RECORDED DATA Start Marker

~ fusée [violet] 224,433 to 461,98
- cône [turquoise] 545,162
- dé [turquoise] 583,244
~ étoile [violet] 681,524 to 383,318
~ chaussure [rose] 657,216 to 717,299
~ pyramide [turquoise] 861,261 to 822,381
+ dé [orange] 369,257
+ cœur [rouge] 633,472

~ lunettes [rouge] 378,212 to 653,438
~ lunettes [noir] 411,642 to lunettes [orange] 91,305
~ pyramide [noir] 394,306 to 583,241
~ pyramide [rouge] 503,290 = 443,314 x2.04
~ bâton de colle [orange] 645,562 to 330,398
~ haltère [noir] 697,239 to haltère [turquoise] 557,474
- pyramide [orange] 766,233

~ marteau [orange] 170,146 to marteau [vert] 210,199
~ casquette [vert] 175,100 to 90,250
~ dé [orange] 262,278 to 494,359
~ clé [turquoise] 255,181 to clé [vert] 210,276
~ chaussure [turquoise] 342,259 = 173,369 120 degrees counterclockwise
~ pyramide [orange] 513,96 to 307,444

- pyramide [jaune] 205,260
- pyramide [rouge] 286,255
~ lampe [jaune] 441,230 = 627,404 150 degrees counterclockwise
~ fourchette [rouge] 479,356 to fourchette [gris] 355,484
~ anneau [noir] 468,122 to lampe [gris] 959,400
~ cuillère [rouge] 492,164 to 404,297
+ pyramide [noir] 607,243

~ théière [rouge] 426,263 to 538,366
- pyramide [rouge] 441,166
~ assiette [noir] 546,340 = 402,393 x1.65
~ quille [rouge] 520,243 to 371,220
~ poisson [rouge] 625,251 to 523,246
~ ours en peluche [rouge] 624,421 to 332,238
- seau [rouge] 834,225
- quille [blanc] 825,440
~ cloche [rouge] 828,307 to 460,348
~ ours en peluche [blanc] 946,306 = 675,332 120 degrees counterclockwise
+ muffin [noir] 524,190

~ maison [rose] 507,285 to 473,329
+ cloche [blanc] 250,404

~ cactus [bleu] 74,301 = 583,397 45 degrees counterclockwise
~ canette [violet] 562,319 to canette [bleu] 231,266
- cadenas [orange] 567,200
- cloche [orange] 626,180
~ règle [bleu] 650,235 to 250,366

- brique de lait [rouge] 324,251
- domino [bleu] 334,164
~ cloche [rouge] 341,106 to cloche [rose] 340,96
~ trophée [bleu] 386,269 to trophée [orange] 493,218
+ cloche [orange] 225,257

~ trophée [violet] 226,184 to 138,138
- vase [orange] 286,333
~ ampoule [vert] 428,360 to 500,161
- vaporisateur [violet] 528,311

RECORDED DATA End Marker

WHAT YOU HAVE TO DO – The full set of entries should appear again, unchanged, line by line.

ANSWER SECTION –
~ fusée [violet] 224,433 to 461,98
- cône [turquoise] 545,162
- dé [turquoise] 583,244
~ étoile [violet] 681,524 to 383,318
~ chaussure [rose] 657,216 to 717,299
~ pyramide [turquoise] 861,261 to 822,381
+ dé [orange] 369,257
+ cœur [rouge] 633,472

~ lunettes [rouge] 378,212 to 653,438
~ lunettes [noir] 411,642 to lunettes [orange] 91,305
~ pyramide [noir] 394,306 to 583,241
~ pyramide [rouge] 503,290 = 443,314 x2.04
~ bâton de colle [orange] 645,562 to 330,398
~ haltère [noir] 697,239 to haltère [turquoise] 557,474
- pyramide [orange] 766,233

~ marteau [orange] 170,146 to marteau [vert] 210,199
~ casquette [vert] 175,100 to 90,250
~ dé [orange] 262,278 to 494,359
~ clé [turquoise] 255,181 to clé [vert] 210,276
~ chaussure [turquoise] 342,259 = 173,369 120 degrees counterclockwise
~ pyramide [orange] 513,96 to 307,444

- pyramide [jaune] 205,260
- pyramide [rouge] 286,255
~ lampe [jaune] 441,230 = 627,404 150 degrees counterclockwise
~ fourchette [rouge] 479,356 to fourchette [gris] 355,484
~ anneau [noir] 468,122 to lampe [gris] 959,400
~ cuillère [rouge] 492,164 to 404,297
+ pyramide [noir] 607,243

~ théière [rouge] 426,263 to 538,366
- pyramide [rouge] 441,166
~ assiette [noir] 546,340 = 402,393 x1.65
~ quille [rouge] 520,243 to 371,220
~ poisson [rouge] 625,251 to 523,246
~ ours en peluche [rouge] 624,421 to 332,238
- seau [rouge] 834,225
- quille [blanc] 825,440
~ cloche [rouge] 828,307 to 460,348
~ ours en peluche [blanc] 946,306 = 675,332 120 degrees counterclockwise
+ muffin [noir] 524,190

~ maison [rose] 507,285 to 473,329
+ cloche [blanc] 250,404

~ cactus [bleu] 74,301 = 583,397 45 degrees counterclockwise
~ canette [violet] 562,319 to canette [bleu] 231,266
- cadenas [orange] 567,200
- cloche [orange] 626,180
~ règle [bleu] 650,235 to 250,366

- brique de lait [rouge] 324,251
- domino [bleu] 334,164
~ cloche [rouge] 341,106 to cloche [rose] 340,96
~ trophée [bleu] 386,269 to trophée [orange] 493,218
+ cloche [orange] 225,257

~ trophée [violet] 226,184 to 138,138
- vase [orange] 286,333
~ ampoule [vert] 428,360 to 500,161
- vaporisateur [violet] 528,311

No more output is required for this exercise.